**Task details:** Write out each line of the entries below that holds the word "JACK".

*** Opening Data section ***

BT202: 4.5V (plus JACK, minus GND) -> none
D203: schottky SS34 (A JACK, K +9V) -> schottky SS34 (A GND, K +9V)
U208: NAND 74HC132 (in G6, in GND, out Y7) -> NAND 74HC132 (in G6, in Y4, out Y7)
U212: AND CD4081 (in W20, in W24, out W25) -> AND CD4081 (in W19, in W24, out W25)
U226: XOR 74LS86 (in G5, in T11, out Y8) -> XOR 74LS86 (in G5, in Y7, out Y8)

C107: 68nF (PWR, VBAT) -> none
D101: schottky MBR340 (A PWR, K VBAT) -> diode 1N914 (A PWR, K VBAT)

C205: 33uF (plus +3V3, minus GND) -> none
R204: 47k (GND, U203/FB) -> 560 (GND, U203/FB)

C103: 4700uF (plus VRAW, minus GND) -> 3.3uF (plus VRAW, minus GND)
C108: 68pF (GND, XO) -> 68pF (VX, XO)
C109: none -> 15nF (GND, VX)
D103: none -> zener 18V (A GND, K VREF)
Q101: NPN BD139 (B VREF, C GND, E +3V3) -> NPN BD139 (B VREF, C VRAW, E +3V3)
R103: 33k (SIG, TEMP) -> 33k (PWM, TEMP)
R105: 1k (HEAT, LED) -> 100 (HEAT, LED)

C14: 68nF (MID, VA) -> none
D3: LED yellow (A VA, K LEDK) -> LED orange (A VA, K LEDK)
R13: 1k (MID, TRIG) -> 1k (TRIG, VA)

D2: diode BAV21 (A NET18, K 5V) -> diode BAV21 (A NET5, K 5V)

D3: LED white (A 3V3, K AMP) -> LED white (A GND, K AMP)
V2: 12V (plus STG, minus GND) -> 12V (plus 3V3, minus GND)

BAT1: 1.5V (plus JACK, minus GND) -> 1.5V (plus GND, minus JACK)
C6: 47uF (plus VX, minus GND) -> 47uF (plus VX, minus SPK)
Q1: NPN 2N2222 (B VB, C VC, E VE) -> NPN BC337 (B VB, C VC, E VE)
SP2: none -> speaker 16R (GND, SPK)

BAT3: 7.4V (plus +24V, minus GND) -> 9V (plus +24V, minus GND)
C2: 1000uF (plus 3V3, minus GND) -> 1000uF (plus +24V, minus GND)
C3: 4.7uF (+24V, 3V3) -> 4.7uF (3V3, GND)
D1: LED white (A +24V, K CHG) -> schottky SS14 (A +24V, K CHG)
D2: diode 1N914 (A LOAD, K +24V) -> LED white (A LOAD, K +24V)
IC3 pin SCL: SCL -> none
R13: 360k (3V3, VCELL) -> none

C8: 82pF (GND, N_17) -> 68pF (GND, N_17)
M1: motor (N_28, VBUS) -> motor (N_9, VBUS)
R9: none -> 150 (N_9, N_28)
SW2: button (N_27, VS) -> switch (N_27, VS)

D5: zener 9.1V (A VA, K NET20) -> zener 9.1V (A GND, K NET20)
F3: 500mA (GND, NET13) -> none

*** Closing Data section ***

**Response box:**
BT202: 4.5V (plus JACK, minus GND) -> none
D203: schottky SS34 (A JACK, K +9V) -> schottky SS34 (A GND, K +9V)
BAT1: 1.5V (plus JACK, minus GND) -> 1.5V (plus GND, minus JACK)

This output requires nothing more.